Give the data back exactly. Leave out any images.

(Source records)
[Start of Attachment]

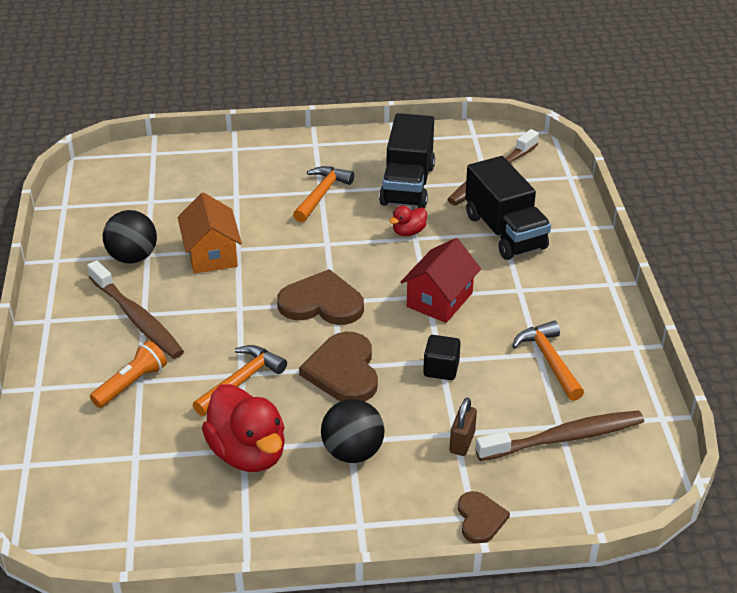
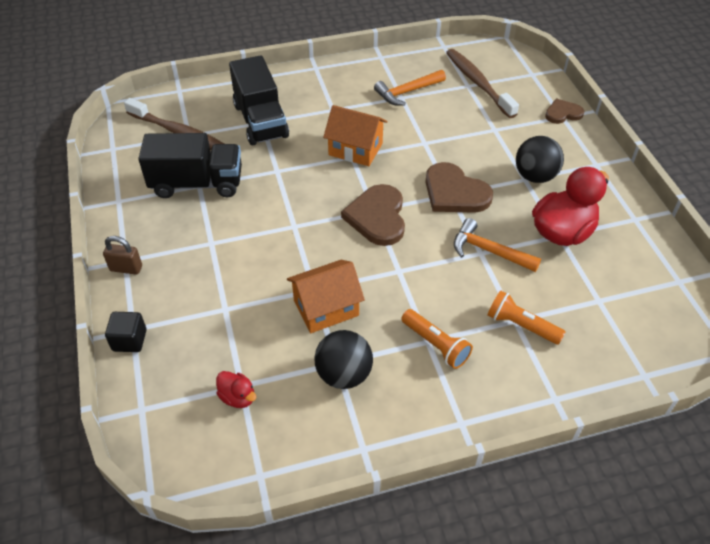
camera: 100 degrees left, 10 degrees up
brown toothbrush [87,260,184,359] -> orange flashlight [401,309,473,369]
orange hammer [293,166,354,223] -> none
brown heart [299,332,378,401] -> brown heart turned 60 degrees clockwise [425,162,493,213]
red duck [389,206,427,236] -> red duck moved to [216,371,257,408]
red house [401,238,481,323] -> orange house [323,105,388,166]
black cube [423,335,461,380] -> black cube moved to [105,312,147,352]
brown padlock [450,397,477,456] -> brown padlock moved to [103,236,142,275]
black truck [465,156,551,260] -> black truck turned 105 degrees clockwise [229,55,289,145]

[End of Attachment]

• [RESPONSE AREA]
camera: 100 degrees left, 10 degrees up
brown toothbrush [87,260,184,359] -> orange flashlight [401,309,473,369]
orange hammer [293,166,354,223] -> none
brown heart [299,332,378,401] -> brown heart turned 60 degrees clockwise [425,162,493,213]
red duck [389,206,427,236] -> red duck moved to [216,371,257,408]
red house [401,238,481,323] -> orange house [323,105,388,166]
black cube [423,335,461,380] -> black cube moved to [105,312,147,352]
brown padlock [450,397,477,456] -> brown padlock moved to [103,236,142,275]
black truck [465,156,551,260] -> black truck turned 105 degrees clockwise [229,55,289,145]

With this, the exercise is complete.